EXERCISE DIRECTIONS: Determine how many of the lines below hold the word "switch". Give the number and nothing else.

INFORMATION SUPPLIED: Begin

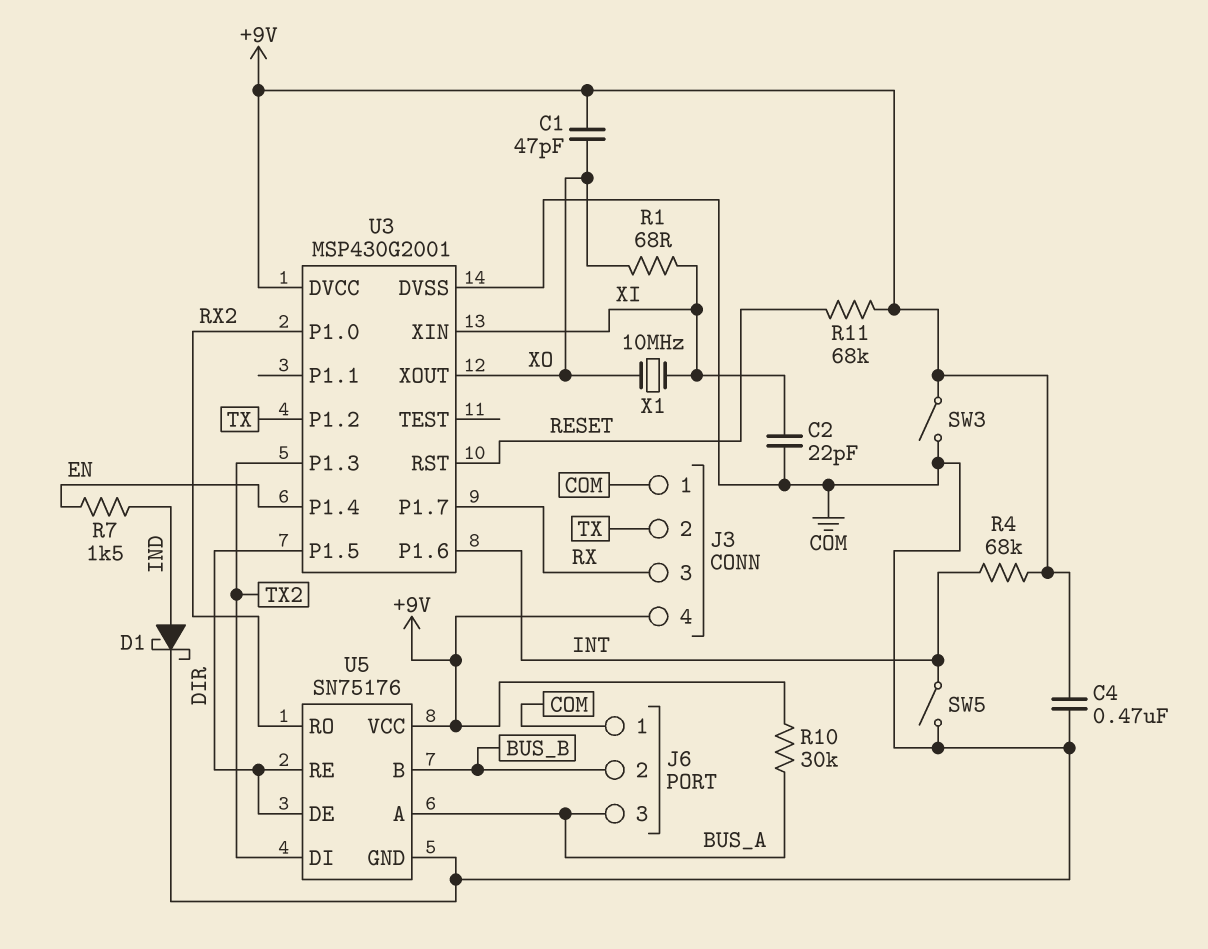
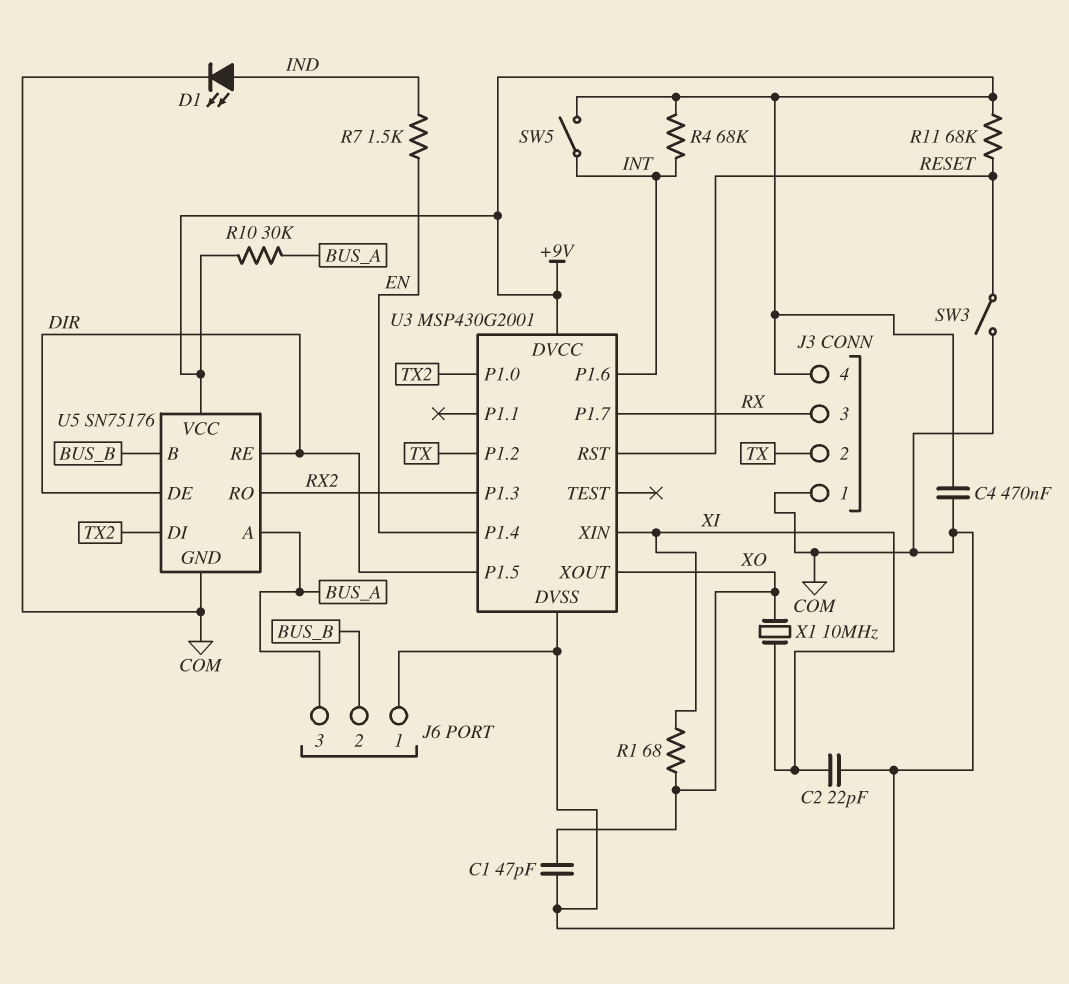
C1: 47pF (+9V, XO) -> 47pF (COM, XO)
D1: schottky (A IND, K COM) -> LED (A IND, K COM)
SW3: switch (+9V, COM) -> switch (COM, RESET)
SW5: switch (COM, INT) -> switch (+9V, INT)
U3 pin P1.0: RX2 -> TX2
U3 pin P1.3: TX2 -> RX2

INFORMATION SUPPLIED: End

WORKED SOLUTION: 2